ABOUT THIS TASK:
Only the lines from the one that includes "brown calculator [465,317,574,393]" through the last line below belong in the reply, copied exactly and without pictures.

[Stored items]

────

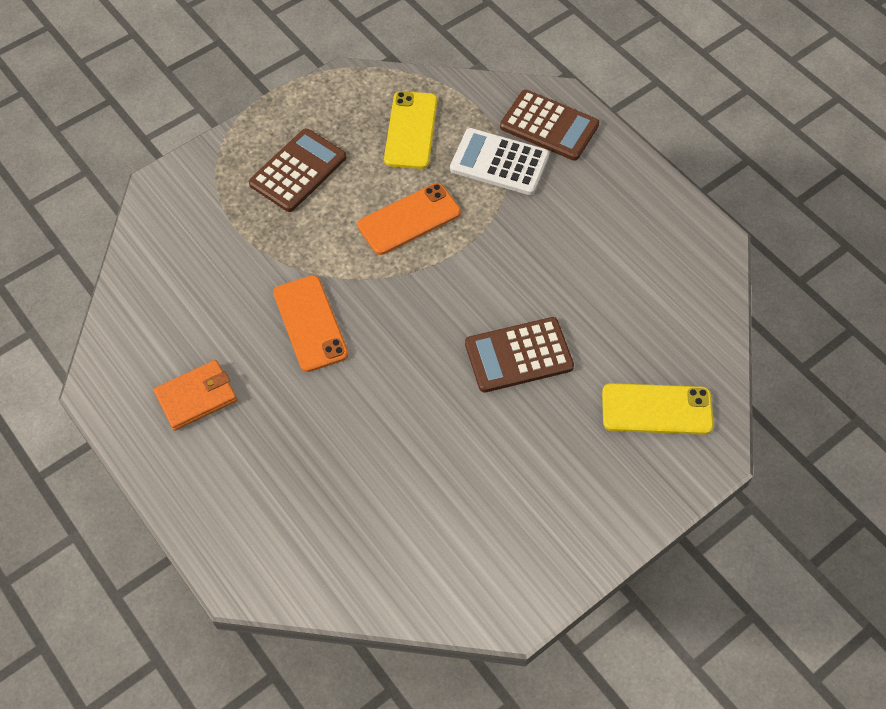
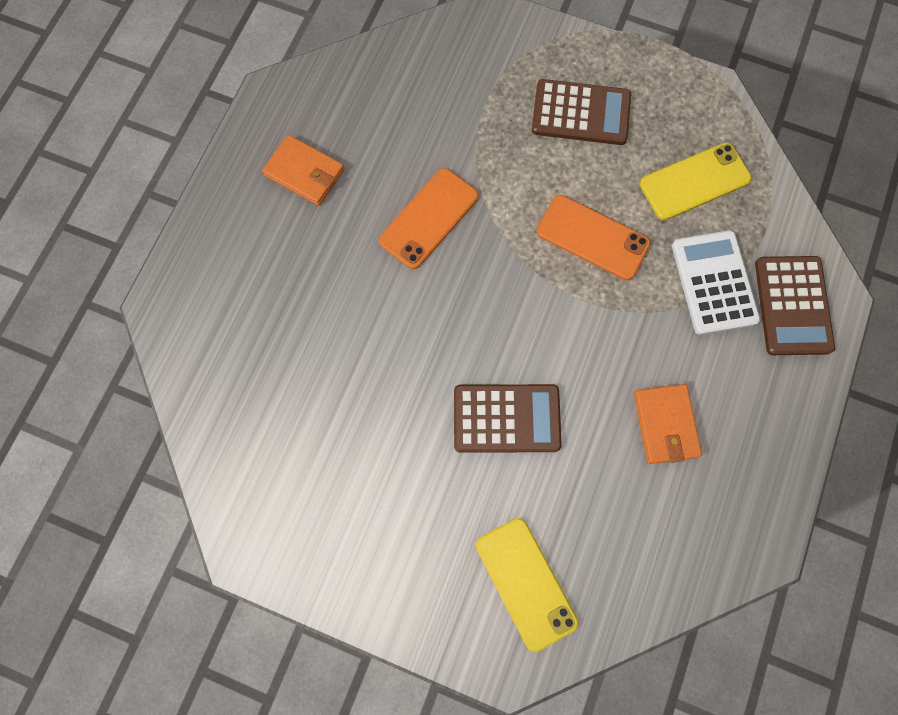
camera: 60 degrees right, 15 degrees up
brown calculator [465,317,574,393] -> brown calculator turned 135 degrees clockwise [454,384,562,453]
none -> orange wallet [634,384,702,464]

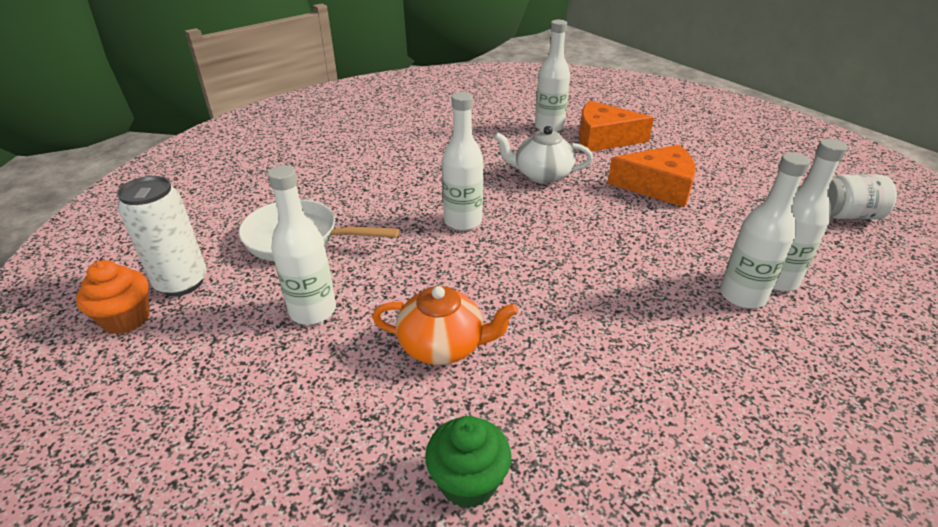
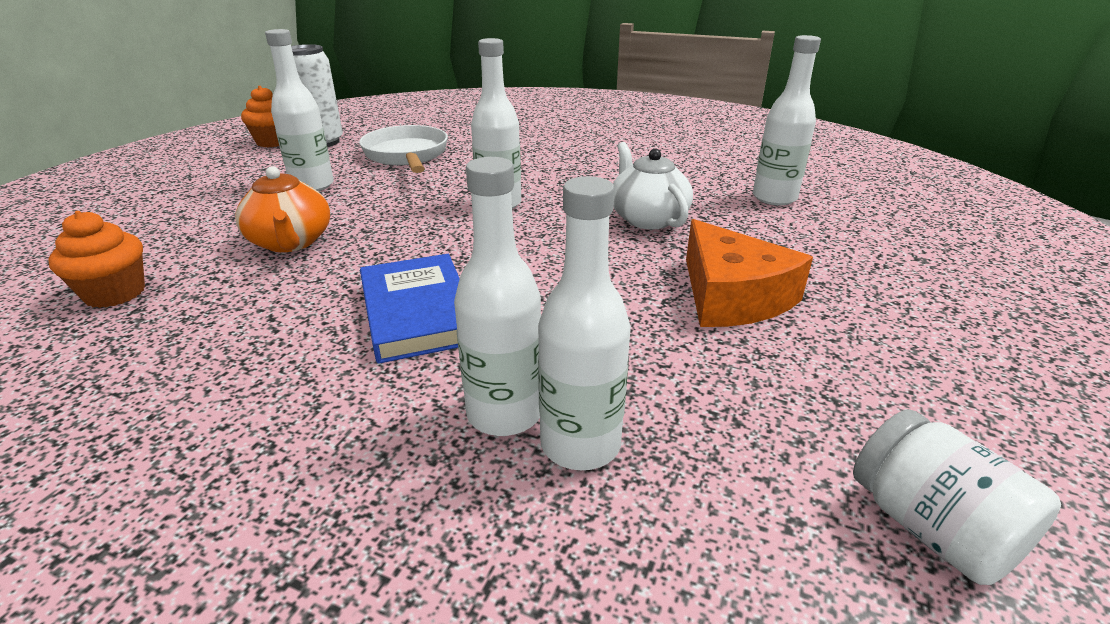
camera: 60 degrees right, 5 degrees down
green cupcake [425,416,512,509] -> orange cupcake [48,211,145,308]
orange cheese [579,101,654,152] -> none
none -> blue book [360,254,460,364]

────

REPLY TO THE TASK:
brown calculator [465,317,574,393] -> brown calculator turned 135 degrees clockwise [454,384,562,453]
none -> orange wallet [634,384,702,464]

camera: 60 degrees right, 5 degrees down
green cupcake [425,416,512,509] -> orange cupcake [48,211,145,308]
orange cheese [579,101,654,152] -> none
none -> blue book [360,254,460,364]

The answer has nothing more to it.